Work order - In the entries below, find the line containing "(409, 311) = (623, 195): turquoise". Copy it and all lines after it, exactly, through the end.

━━━━━━━━━━

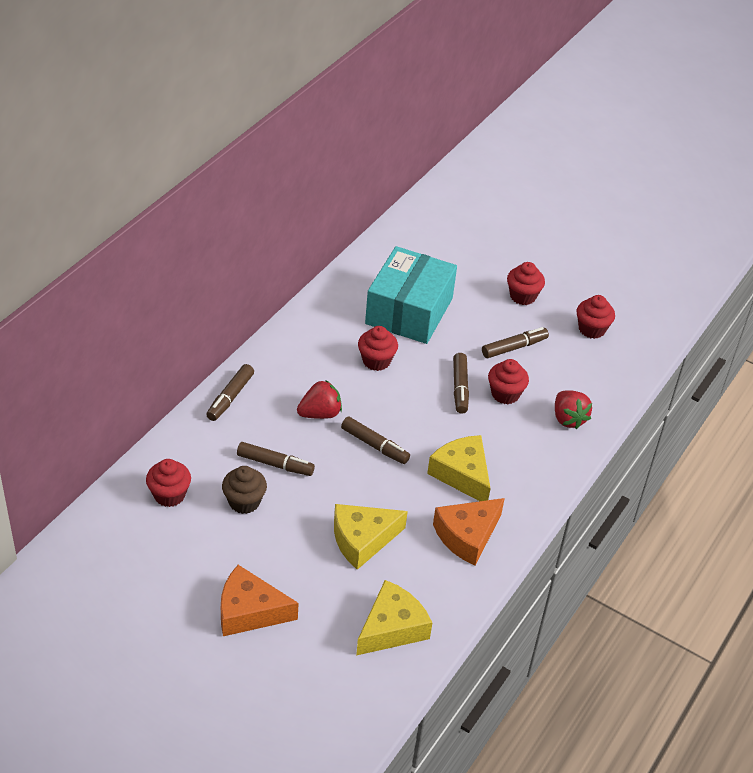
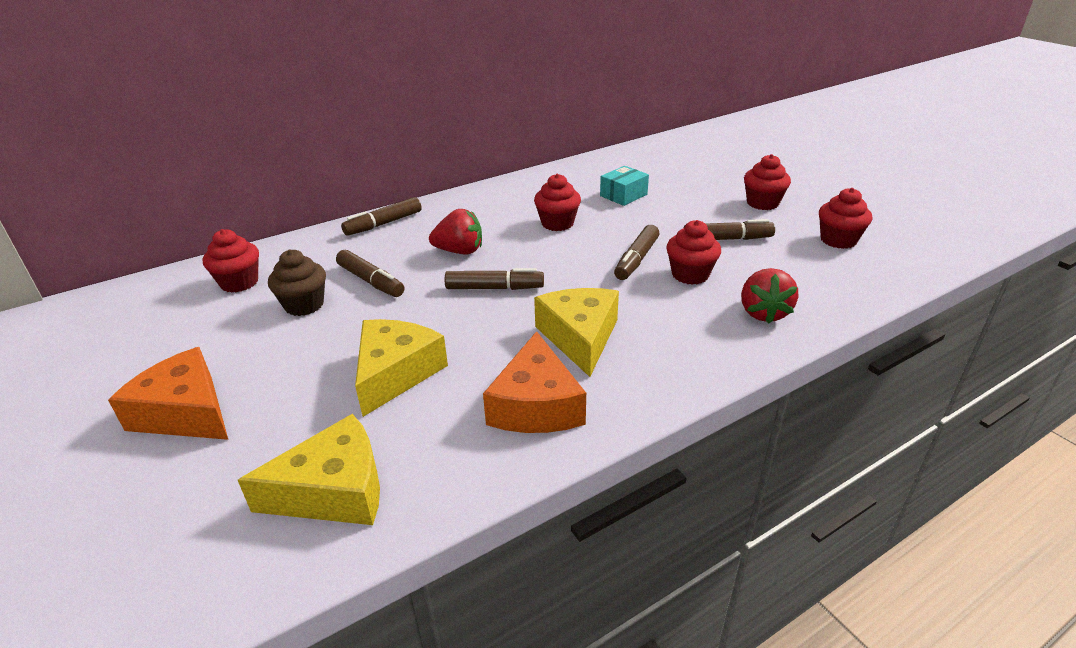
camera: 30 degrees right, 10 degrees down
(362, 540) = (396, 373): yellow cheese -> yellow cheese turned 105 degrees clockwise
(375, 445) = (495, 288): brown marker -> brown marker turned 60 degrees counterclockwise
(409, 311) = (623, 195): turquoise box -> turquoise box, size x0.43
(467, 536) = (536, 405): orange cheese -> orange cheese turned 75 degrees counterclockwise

━━━━━━━━━━

Your response -
(409, 311) = (623, 195): turquoise box -> turquoise box, size x0.43
(467, 536) = (536, 405): orange cheese -> orange cheese turned 75 degrees counterclockwise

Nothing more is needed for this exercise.